### EXERCISE REQUIREMENTS
Omit all pictures. Print the remaining lines exactly, from the start of the data through the line containing "D7: diode (A".

*** DATA UNDER STUDY ***

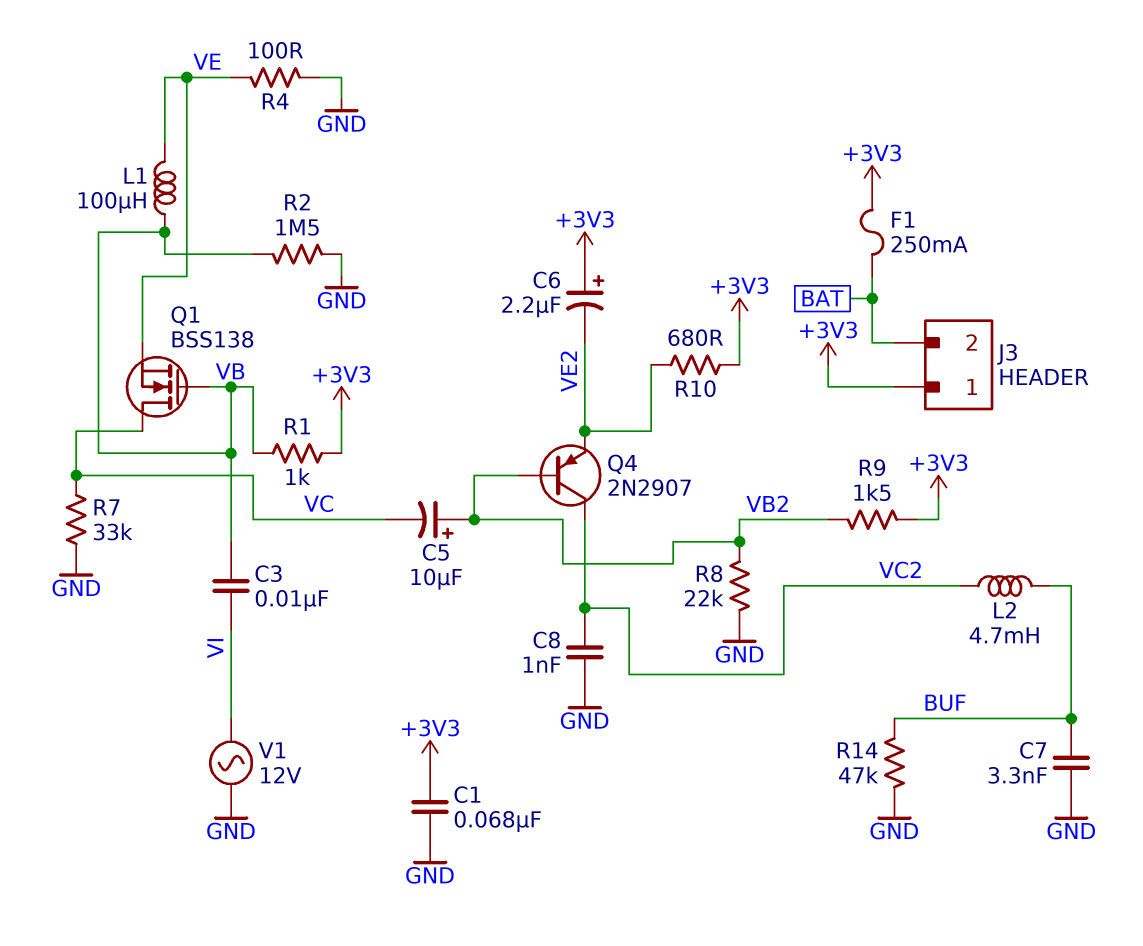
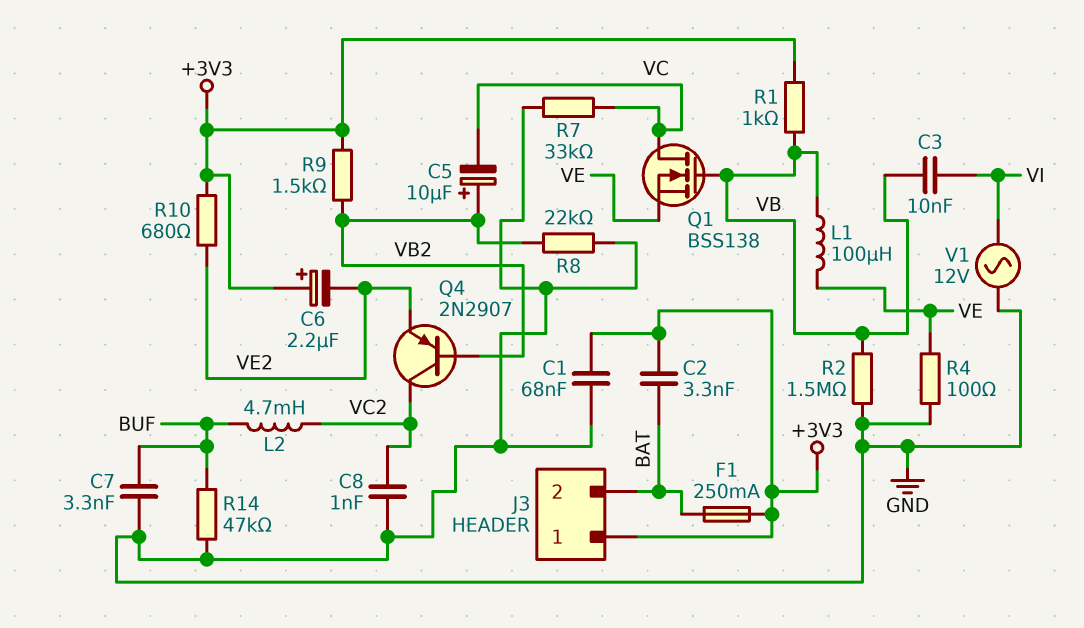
C2: none -> 3.3nF (+3V3, BAT)

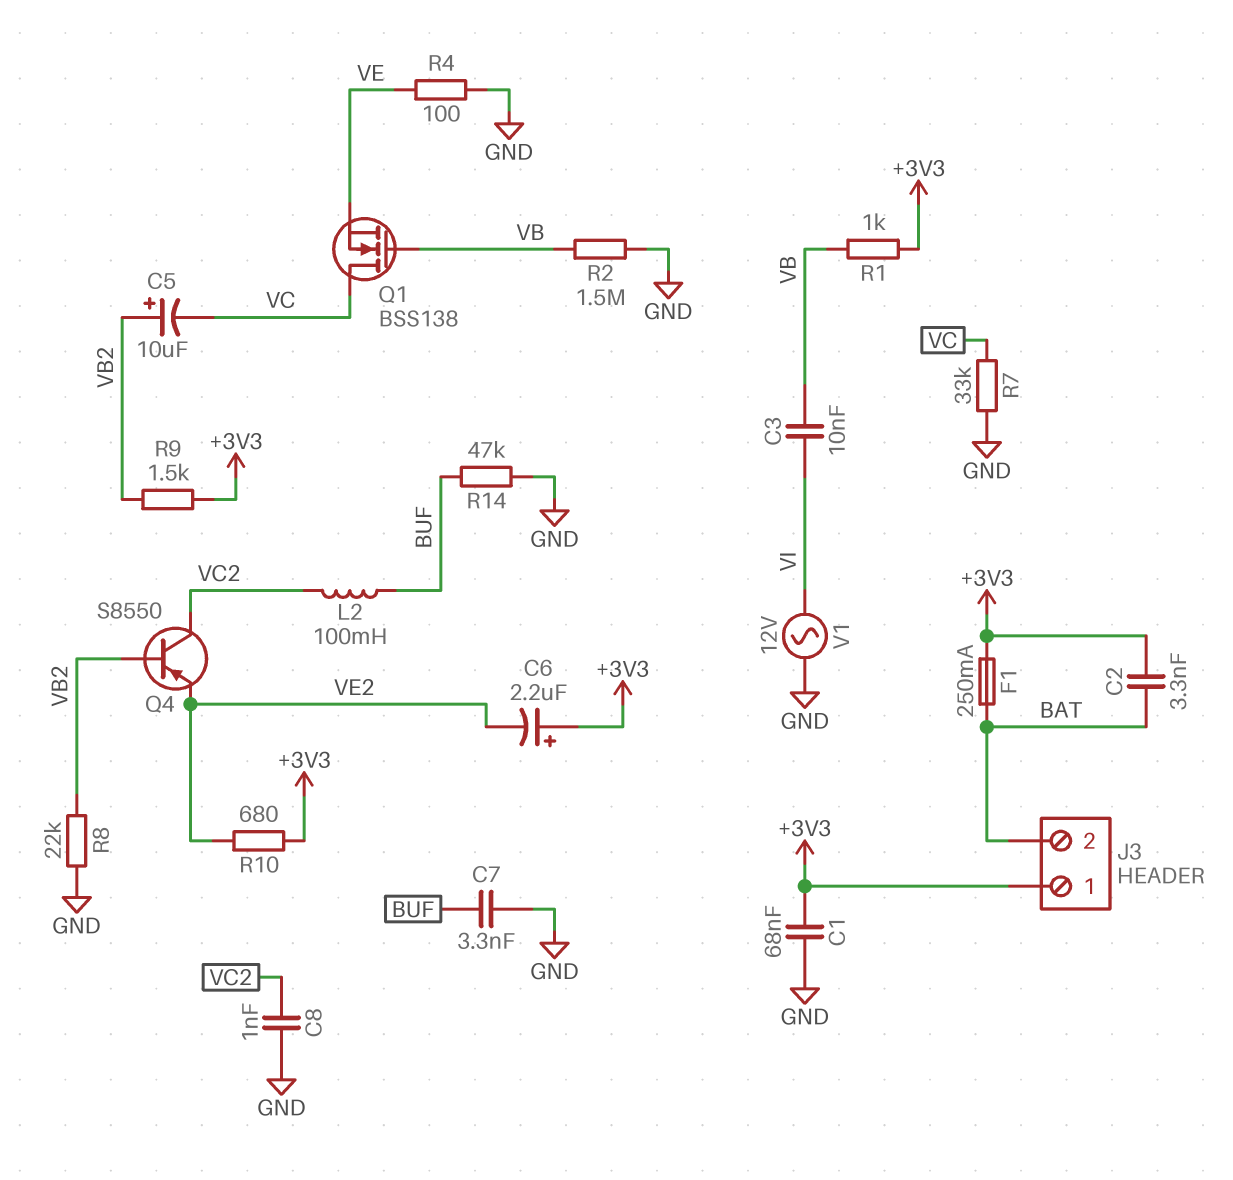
L1: 100uH (VB, VE) -> none
L2: 4.7mH (BUF, VC2) -> 100mH (BUF, VC2)
Q4: PNP 2N2907 (B VB2, C VC2, E VE2) -> PNP S8550 (B VB2, C VC2, E VE2)

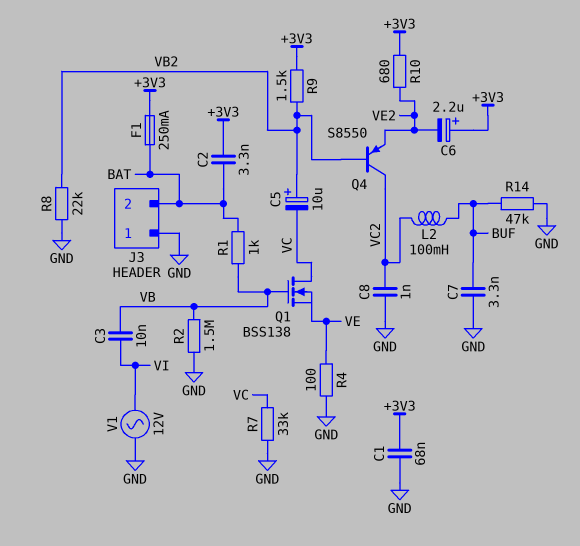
J3 pin 1: +3V3 -> GND
R1: 1k (+3V3, VB) -> 1k (BAT, VB)

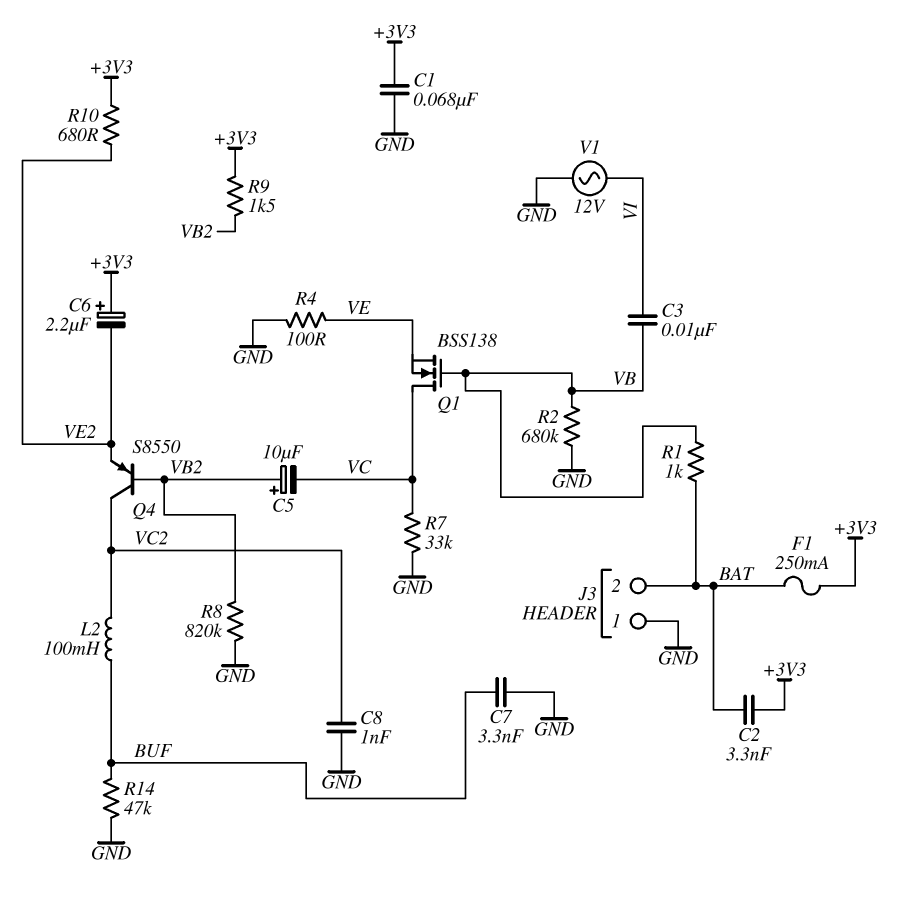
R2: 1.5M (GND, VB) -> 680k (GND, VB)
R8: 22k (GND, VB2) -> 820k (GND, VB2)

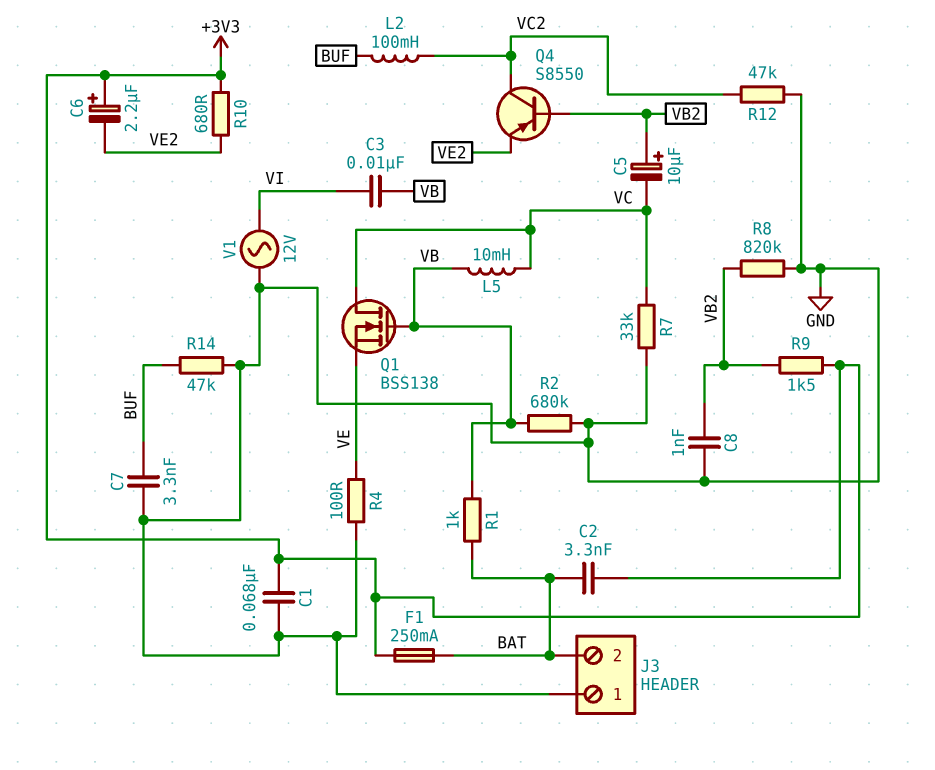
C8: 1nF (GND, VC2) -> 1nF (GND, VB2)
L5: none -> 10mH (VB, VC)
R12: none -> 47k (GND, VC2)

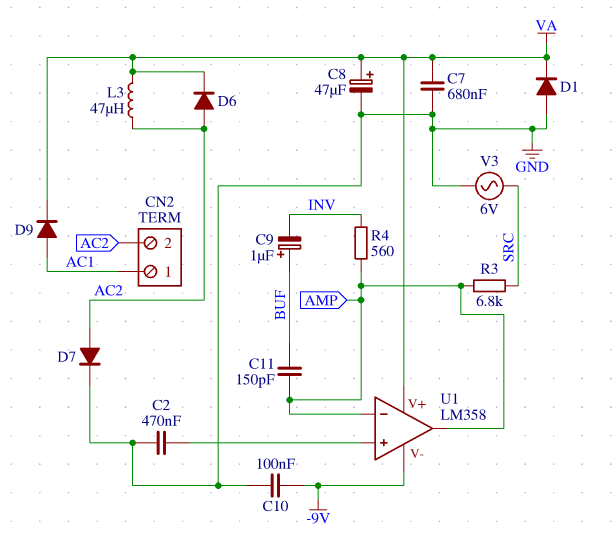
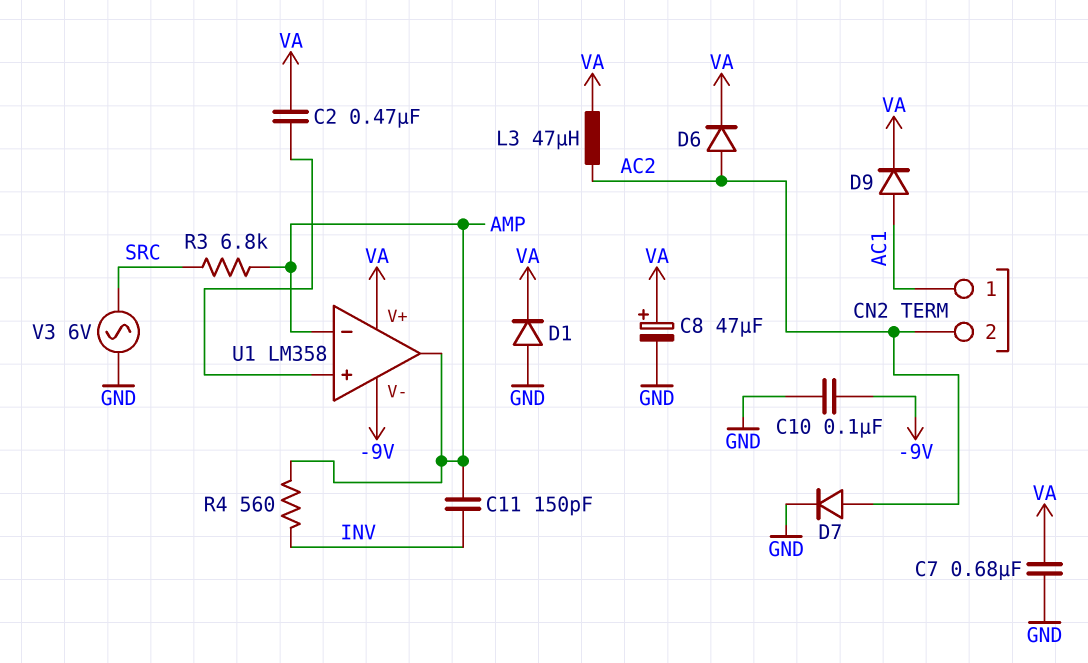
C2: 470nF (GND, U1/in+) -> 470nF (U1/in+, VA)
C9: 1uF (plus BUF, minus INV) -> none
C11: 150pF (AMP, BUF) -> 150pF (AMP, INV)

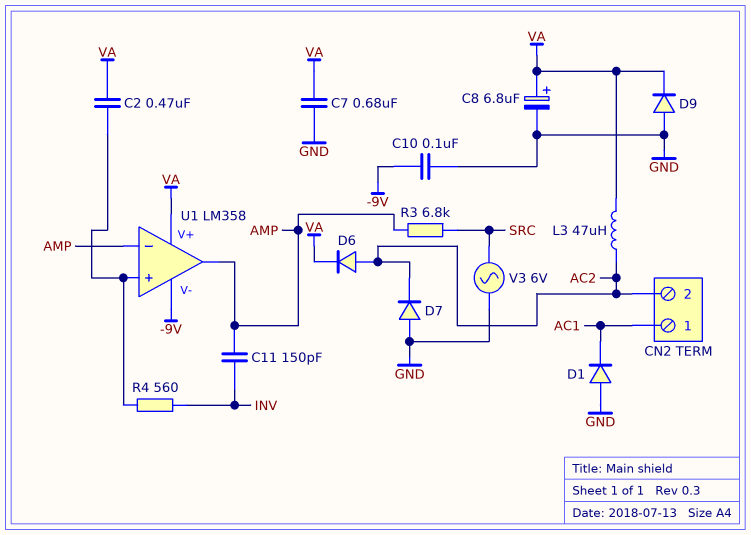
C8: 47uF (plus VA, minus GND) -> 6.8uF (plus VA, minus GND)
D1: diode (A GND, K VA) -> diode (A GND, K AC1)
D7: diode (A AC2, K GND) -> diode (A GND, K AC2)
D9: diode (A AC1, K VA) -> diode (A GND, K VA)
R4: 560 (AMP, INV) -> 560 (INV, U1/in+)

***

### EXERCISE OUTPUT
C2: none -> 3.3nF (+3V3, BAT)

L1: 100uH (VB, VE) -> none
L2: 4.7mH (BUF, VC2) -> 100mH (BUF, VC2)
Q4: PNP 2N2907 (B VB2, C VC2, E VE2) -> PNP S8550 (B VB2, C VC2, E VE2)

J3 pin 1: +3V3 -> GND
R1: 1k (+3V3, VB) -> 1k (BAT, VB)

R2: 1.5M (GND, VB) -> 680k (GND, VB)
R8: 22k (GND, VB2) -> 820k (GND, VB2)

C8: 1nF (GND, VC2) -> 1nF (GND, VB2)
L5: none -> 10mH (VB, VC)
R12: none -> 47k (GND, VC2)

C2: 470nF (GND, U1/in+) -> 470nF (U1/in+, VA)
C9: 1uF (plus BUF, minus INV) -> none
C11: 150pF (AMP, BUF) -> 150pF (AMP, INV)

C8: 47uF (plus VA, minus GND) -> 6.8uF (plus VA, minus GND)
D1: diode (A GND, K VA) -> diode (A GND, K AC1)
D7: diode (A AC2, K GND) -> diode (A GND, K AC2)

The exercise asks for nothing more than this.